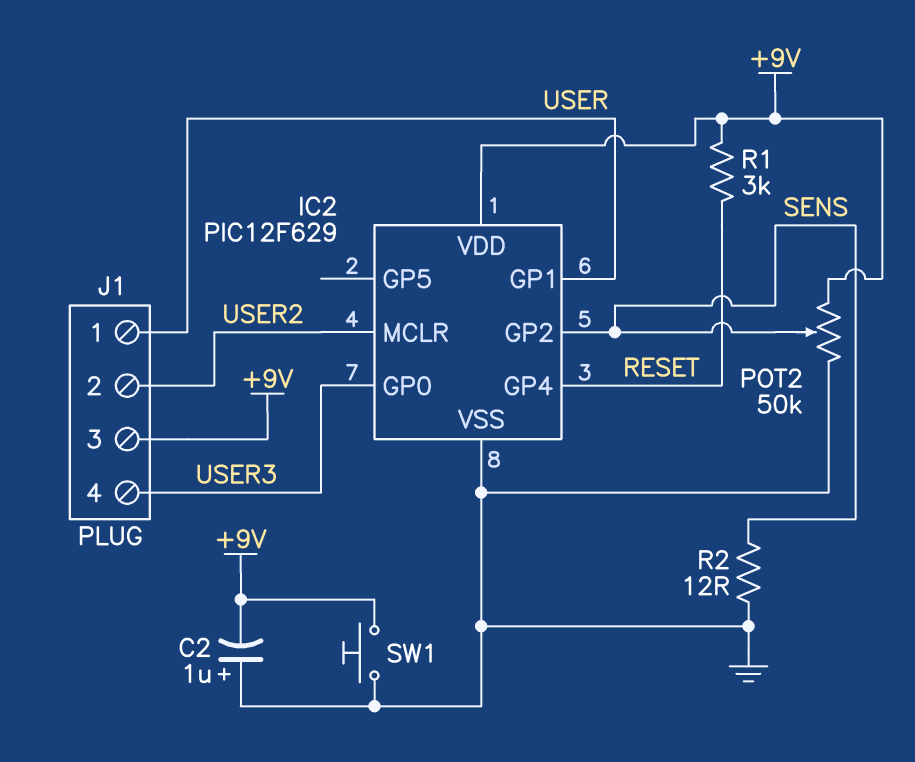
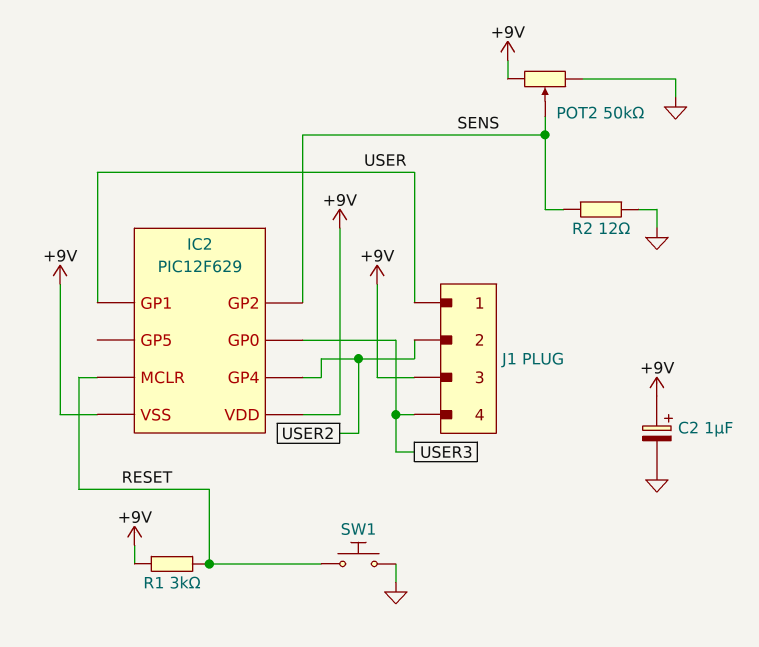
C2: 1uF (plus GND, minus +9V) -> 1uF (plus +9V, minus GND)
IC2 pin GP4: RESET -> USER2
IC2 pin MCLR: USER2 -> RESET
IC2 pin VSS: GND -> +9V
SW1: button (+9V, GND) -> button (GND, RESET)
====
• Activity: Copy out exactly the lines that run from the one holding "IC2 pin VSS: GND -> +9V" through the end of the data above.

• Solution to the problem:
IC2 pin VSS: GND -> +9V
SW1: button (+9V, GND) -> button (GND, RESET)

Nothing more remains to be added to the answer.